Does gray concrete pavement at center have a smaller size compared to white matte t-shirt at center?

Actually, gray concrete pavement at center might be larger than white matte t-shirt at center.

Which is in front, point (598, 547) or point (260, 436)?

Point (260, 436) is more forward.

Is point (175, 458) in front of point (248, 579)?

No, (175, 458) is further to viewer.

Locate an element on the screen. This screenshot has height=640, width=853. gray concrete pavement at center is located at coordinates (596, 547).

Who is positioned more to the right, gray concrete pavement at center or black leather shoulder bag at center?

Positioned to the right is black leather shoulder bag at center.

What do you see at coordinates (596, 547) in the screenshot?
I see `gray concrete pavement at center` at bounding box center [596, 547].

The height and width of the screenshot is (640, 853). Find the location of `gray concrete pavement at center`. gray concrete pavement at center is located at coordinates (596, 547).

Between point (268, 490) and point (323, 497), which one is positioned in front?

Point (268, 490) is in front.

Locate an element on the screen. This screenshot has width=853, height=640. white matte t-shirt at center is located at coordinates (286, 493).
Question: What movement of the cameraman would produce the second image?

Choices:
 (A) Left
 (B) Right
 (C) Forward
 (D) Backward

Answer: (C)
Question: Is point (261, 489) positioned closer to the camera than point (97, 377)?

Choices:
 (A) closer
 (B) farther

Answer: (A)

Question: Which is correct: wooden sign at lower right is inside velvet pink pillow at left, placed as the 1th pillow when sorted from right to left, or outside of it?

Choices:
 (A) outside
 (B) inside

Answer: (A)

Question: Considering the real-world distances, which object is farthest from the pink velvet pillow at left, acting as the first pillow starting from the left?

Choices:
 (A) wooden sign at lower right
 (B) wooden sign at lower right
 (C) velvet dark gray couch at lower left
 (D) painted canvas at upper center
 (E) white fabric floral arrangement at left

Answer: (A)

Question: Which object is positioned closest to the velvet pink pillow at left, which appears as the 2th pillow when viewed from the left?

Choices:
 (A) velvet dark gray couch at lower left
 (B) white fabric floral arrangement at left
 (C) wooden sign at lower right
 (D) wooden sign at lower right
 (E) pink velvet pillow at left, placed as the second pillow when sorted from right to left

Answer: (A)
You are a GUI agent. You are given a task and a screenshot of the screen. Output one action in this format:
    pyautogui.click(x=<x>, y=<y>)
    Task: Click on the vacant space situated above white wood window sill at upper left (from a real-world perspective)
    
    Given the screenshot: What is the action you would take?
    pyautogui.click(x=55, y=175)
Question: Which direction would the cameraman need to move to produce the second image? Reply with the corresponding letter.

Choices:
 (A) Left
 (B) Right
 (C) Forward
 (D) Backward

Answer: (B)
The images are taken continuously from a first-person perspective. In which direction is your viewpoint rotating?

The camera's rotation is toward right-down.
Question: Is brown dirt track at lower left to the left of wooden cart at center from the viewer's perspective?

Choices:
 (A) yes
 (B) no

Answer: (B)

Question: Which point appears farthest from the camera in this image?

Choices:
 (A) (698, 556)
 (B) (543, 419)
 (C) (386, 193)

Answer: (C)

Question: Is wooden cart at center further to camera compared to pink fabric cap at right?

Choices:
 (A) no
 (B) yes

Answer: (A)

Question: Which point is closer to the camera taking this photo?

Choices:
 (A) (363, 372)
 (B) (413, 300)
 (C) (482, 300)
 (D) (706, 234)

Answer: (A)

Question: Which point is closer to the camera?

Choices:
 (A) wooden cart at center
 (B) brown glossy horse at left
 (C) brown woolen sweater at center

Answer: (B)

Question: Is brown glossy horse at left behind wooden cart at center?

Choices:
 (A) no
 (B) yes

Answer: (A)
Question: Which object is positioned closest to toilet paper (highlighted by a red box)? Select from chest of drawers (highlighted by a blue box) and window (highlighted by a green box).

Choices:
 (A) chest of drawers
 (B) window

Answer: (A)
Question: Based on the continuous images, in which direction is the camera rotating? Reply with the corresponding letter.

▶ _JOB_: Reproduce, word for word, the stretch of entries from the line containing "Question: Which point is closer to the camera?" through the line containing "Question: Which object is positioned closest to toilet", including both of those lines.

▶ _FINISHED ANSWER_:
Question: Which point is closer to the camera?

Choices:
 (A) wooden cart at center
 (B) brown glossy horse at left
 (C) brown woolen sweater at center

Answer: (B)

Question: Is brown glossy horse at left behind wooden cart at center?

Choices:
 (A) no
 (B) yes

Answer: (A)
Question: Which object is positioned closest to toilet paper (highlighted by a red box)? Select from chest of drawers (highlighted by a blue box) and window (highlighted by a green box).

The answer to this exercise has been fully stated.